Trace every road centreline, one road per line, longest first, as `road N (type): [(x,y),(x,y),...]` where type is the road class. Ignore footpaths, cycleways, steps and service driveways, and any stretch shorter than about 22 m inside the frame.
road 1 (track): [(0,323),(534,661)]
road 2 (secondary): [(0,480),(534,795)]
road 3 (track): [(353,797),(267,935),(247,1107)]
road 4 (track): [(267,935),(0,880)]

_YOUR INSTRUCTIONS_
All of the data above should be duplicated exactly.

_TASK ANSWER_
Trace every road centreline, one road per line, longest first, as `road N (type): [(x,y),(x,y),...]` where type is the road class. Ignore footpaths, cycleways, steps and service driveways, and any stretch shorter than about 22 m inside the frame.
road 1 (track): [(0,323),(534,661)]
road 2 (secondary): [(0,480),(534,795)]
road 3 (track): [(353,797),(267,935),(247,1107)]
road 4 (track): [(267,935),(0,880)]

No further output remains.